TASK DESCRIPTION
Copy the material below word for word, leaving out the pictures.

ENTRIES SHOWN
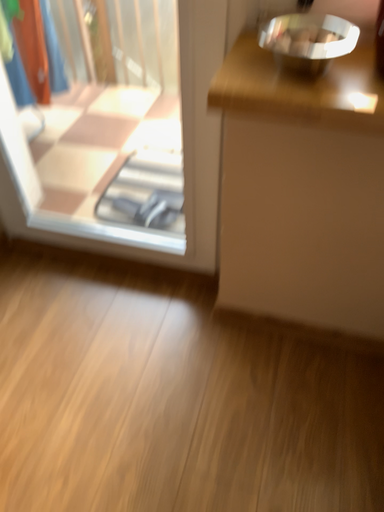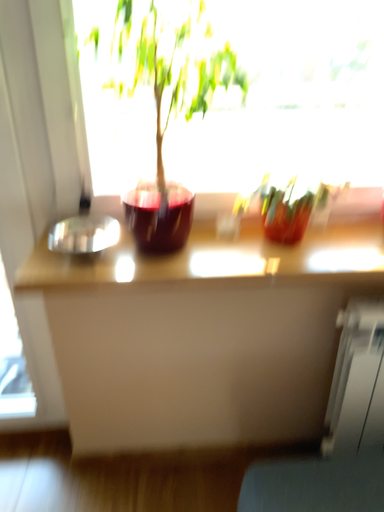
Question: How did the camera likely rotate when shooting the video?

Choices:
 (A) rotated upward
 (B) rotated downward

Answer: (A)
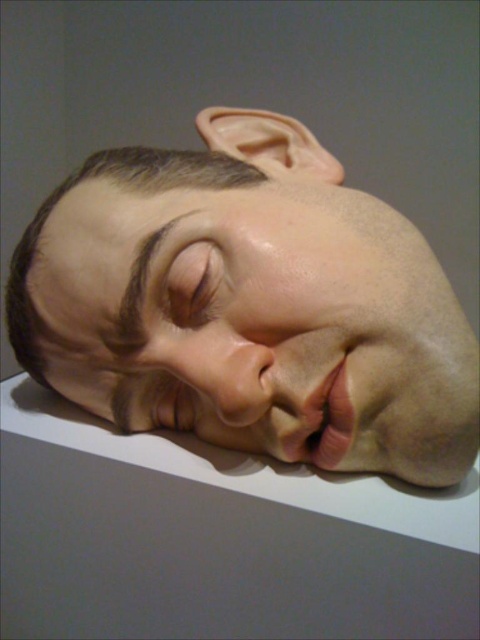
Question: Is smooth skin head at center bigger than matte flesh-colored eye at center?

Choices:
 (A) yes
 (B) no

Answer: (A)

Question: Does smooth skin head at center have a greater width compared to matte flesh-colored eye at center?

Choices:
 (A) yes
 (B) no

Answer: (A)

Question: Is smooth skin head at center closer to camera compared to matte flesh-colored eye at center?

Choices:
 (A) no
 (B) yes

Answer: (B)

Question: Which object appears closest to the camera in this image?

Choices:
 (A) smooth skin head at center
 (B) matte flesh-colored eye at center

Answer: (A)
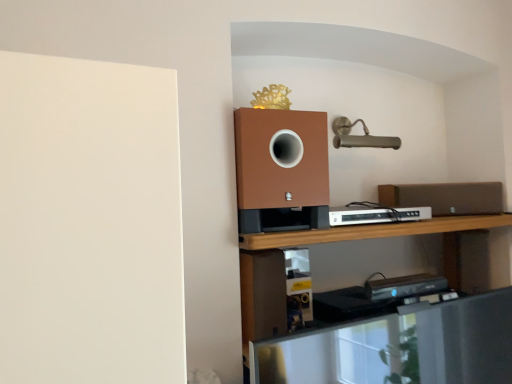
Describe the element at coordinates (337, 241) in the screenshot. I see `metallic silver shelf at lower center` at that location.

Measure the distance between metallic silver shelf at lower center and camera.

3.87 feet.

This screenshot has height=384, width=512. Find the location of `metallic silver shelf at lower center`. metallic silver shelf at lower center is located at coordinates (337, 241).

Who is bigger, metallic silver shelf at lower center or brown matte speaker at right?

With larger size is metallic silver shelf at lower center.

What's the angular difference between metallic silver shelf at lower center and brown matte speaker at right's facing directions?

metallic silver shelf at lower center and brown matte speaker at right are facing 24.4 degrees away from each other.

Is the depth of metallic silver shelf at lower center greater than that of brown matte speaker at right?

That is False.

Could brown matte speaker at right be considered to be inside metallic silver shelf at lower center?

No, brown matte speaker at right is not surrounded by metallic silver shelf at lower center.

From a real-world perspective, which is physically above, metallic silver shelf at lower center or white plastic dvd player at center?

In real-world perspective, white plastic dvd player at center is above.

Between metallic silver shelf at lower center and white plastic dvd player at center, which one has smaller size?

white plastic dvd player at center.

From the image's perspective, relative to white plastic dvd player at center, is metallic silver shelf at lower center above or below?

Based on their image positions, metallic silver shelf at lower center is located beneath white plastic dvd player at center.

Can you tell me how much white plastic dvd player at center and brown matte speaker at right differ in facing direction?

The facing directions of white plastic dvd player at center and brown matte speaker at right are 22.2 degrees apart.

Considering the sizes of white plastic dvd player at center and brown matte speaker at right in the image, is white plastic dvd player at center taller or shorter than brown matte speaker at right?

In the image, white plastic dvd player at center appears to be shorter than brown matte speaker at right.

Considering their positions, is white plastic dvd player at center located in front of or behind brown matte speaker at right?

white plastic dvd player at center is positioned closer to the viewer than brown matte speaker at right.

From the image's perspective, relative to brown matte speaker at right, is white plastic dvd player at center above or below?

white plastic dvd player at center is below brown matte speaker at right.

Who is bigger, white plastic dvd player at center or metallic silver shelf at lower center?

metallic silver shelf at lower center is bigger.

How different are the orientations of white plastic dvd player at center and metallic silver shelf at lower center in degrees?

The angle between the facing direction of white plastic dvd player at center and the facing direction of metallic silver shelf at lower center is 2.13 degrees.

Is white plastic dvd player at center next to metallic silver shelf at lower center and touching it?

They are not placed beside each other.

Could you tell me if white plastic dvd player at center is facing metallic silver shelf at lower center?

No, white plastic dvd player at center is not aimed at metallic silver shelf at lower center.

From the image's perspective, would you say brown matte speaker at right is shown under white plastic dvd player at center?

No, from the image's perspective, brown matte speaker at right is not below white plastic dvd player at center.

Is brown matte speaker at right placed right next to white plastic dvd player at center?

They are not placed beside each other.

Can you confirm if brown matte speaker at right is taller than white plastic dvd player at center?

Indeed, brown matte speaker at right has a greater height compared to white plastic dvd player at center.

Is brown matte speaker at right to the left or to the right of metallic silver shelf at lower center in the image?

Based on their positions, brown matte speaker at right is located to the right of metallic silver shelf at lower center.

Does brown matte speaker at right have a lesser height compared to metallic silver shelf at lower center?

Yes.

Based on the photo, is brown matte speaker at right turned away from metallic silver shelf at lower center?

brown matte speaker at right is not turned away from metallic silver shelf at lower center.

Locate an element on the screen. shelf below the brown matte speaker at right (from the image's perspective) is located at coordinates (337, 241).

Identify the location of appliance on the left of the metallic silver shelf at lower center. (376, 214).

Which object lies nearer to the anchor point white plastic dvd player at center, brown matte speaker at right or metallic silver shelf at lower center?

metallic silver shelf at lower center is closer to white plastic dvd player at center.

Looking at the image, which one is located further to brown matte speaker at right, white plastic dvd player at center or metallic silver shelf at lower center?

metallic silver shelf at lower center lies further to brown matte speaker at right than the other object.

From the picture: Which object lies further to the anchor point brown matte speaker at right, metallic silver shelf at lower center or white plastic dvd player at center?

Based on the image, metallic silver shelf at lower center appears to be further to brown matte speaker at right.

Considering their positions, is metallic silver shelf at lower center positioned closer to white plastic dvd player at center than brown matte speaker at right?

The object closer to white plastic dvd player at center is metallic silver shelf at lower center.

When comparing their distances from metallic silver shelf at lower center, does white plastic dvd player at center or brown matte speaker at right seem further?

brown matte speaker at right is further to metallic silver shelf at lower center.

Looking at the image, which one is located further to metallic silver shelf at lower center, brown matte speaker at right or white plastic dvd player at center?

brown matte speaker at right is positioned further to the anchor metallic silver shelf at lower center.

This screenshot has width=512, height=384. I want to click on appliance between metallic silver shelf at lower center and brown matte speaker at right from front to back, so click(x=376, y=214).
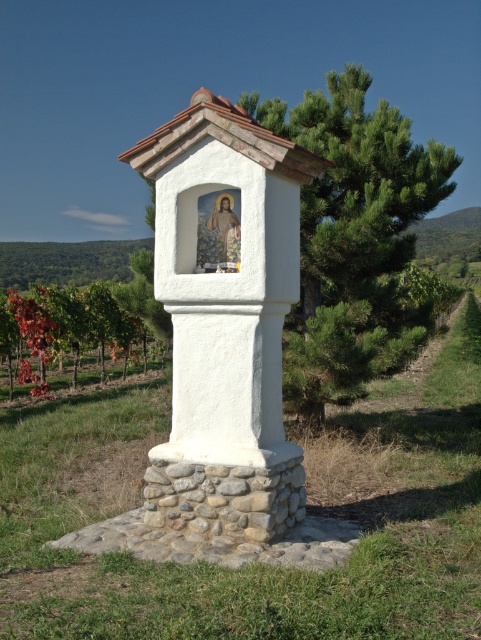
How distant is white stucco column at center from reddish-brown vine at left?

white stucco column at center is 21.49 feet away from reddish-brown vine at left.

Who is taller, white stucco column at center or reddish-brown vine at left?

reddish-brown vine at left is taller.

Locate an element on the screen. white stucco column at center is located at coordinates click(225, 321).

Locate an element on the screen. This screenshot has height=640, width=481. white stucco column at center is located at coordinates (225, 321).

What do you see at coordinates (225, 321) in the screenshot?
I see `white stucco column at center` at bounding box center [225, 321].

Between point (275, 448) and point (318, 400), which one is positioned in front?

RESPONSE TO THIS TASK
Question: How did the camera likely rotate when shooting the video?

Choices:
 (A) rotated upward
 (B) rotated downward

Answer: (A)
Question: Is smooth skin head at center bigger than matte flesh-colored eye at center?

Choices:
 (A) yes
 (B) no

Answer: (A)

Question: Does smooth skin head at center have a greater width compared to matte flesh-colored eye at center?

Choices:
 (A) yes
 (B) no

Answer: (A)

Question: Is smooth skin head at center closer to camera compared to matte flesh-colored eye at center?

Choices:
 (A) no
 (B) yes

Answer: (B)

Question: Which object appears closest to the camera in this image?

Choices:
 (A) smooth skin head at center
 (B) matte flesh-colored eye at center

Answer: (A)
Describe the element at coordinates (337, 241) in the screenshot. I see `metallic silver shelf at lower center` at that location.

Measure the distance between metallic silver shelf at lower center and camera.

3.87 feet.

This screenshot has height=384, width=512. Find the location of `metallic silver shelf at lower center`. metallic silver shelf at lower center is located at coordinates (337, 241).

Who is bigger, metallic silver shelf at lower center or brown matte speaker at right?

With larger size is metallic silver shelf at lower center.

What's the angular difference between metallic silver shelf at lower center and brown matte speaker at right's facing directions?

metallic silver shelf at lower center and brown matte speaker at right are facing 24.4 degrees away from each other.

Is the depth of metallic silver shelf at lower center greater than that of brown matte speaker at right?

That is False.

Could brown matte speaker at right be considered to be inside metallic silver shelf at lower center?

No, brown matte speaker at right is not surrounded by metallic silver shelf at lower center.

From a real-world perspective, which is physically above, metallic silver shelf at lower center or white plastic dvd player at center?

In real-world perspective, white plastic dvd player at center is above.

Between metallic silver shelf at lower center and white plastic dvd player at center, which one has smaller size?

white plastic dvd player at center.

From the image's perspective, relative to white plastic dvd player at center, is metallic silver shelf at lower center above or below?

Based on their image positions, metallic silver shelf at lower center is located beneath white plastic dvd player at center.

Can you tell me how much white plastic dvd player at center and brown matte speaker at right differ in facing direction?

The facing directions of white plastic dvd player at center and brown matte speaker at right are 22.2 degrees apart.

Considering the sizes of white plastic dvd player at center and brown matte speaker at right in the image, is white plastic dvd player at center taller or shorter than brown matte speaker at right?

In the image, white plastic dvd player at center appears to be shorter than brown matte speaker at right.

Considering their positions, is white plastic dvd player at center located in front of or behind brown matte speaker at right?

white plastic dvd player at center is positioned closer to the viewer than brown matte speaker at right.

From the image's perspective, relative to brown matte speaker at right, is white plastic dvd player at center above or below?

white plastic dvd player at center is below brown matte speaker at right.

Who is bigger, white plastic dvd player at center or metallic silver shelf at lower center?

metallic silver shelf at lower center is bigger.

How different are the orientations of white plastic dvd player at center and metallic silver shelf at lower center in degrees?

The angle between the facing direction of white plastic dvd player at center and the facing direction of metallic silver shelf at lower center is 2.13 degrees.

Is white plastic dvd player at center next to metallic silver shelf at lower center and touching it?

They are not placed beside each other.

Could you tell me if white plastic dvd player at center is facing metallic silver shelf at lower center?

No, white plastic dvd player at center is not aimed at metallic silver shelf at lower center.

From the image's perspective, would you say brown matte speaker at right is shown under white plastic dvd player at center?

No, from the image's perspective, brown matte speaker at right is not below white plastic dvd player at center.

Is brown matte speaker at right placed right next to white plastic dvd player at center?

They are not placed beside each other.

Can you confirm if brown matte speaker at right is taller than white plastic dvd player at center?

Indeed, brown matte speaker at right has a greater height compared to white plastic dvd player at center.

Is brown matte speaker at right to the left or to the right of metallic silver shelf at lower center in the image?

Based on their positions, brown matte speaker at right is located to the right of metallic silver shelf at lower center.

Does brown matte speaker at right have a lesser height compared to metallic silver shelf at lower center?

Yes.

Based on the photo, is brown matte speaker at right turned away from metallic silver shelf at lower center?

brown matte speaker at right is not turned away from metallic silver shelf at lower center.

Locate an element on the screen. shelf below the brown matte speaker at right (from the image's perspective) is located at coordinates (337, 241).

Identify the location of appliance on the left of the metallic silver shelf at lower center. (376, 214).

Which object lies nearer to the anchor point white plastic dvd player at center, brown matte speaker at right or metallic silver shelf at lower center?

metallic silver shelf at lower center is closer to white plastic dvd player at center.

Looking at the image, which one is located further to brown matte speaker at right, white plastic dvd player at center or metallic silver shelf at lower center?

metallic silver shelf at lower center lies further to brown matte speaker at right than the other object.

From the picture: Which object lies further to the anchor point brown matte speaker at right, metallic silver shelf at lower center or white plastic dvd player at center?

Based on the image, metallic silver shelf at lower center appears to be further to brown matte speaker at right.

Considering their positions, is metallic silver shelf at lower center positioned closer to white plastic dvd player at center than brown matte speaker at right?

The object closer to white plastic dvd player at center is metallic silver shelf at lower center.

When comparing their distances from metallic silver shelf at lower center, does white plastic dvd player at center or brown matte speaker at right seem further?

brown matte speaker at right is further to metallic silver shelf at lower center.

Looking at the image, which one is located further to metallic silver shelf at lower center, brown matte speaker at right or white plastic dvd player at center?

brown matte speaker at right is positioned further to the anchor metallic silver shelf at lower center.

This screenshot has width=512, height=384. I want to click on appliance between metallic silver shelf at lower center and brown matte speaker at right from front to back, so click(x=376, y=214).
How distant is white stucco column at center from reddish-brown vine at left?

white stucco column at center is 21.49 feet away from reddish-brown vine at left.

Who is taller, white stucco column at center or reddish-brown vine at left?

reddish-brown vine at left is taller.

Locate an element on the screen. white stucco column at center is located at coordinates click(225, 321).

Locate an element on the screen. This screenshot has height=640, width=481. white stucco column at center is located at coordinates (225, 321).

What do you see at coordinates (225, 321) in the screenshot?
I see `white stucco column at center` at bounding box center [225, 321].

Between point (275, 448) and point (318, 400), which one is positioned in front?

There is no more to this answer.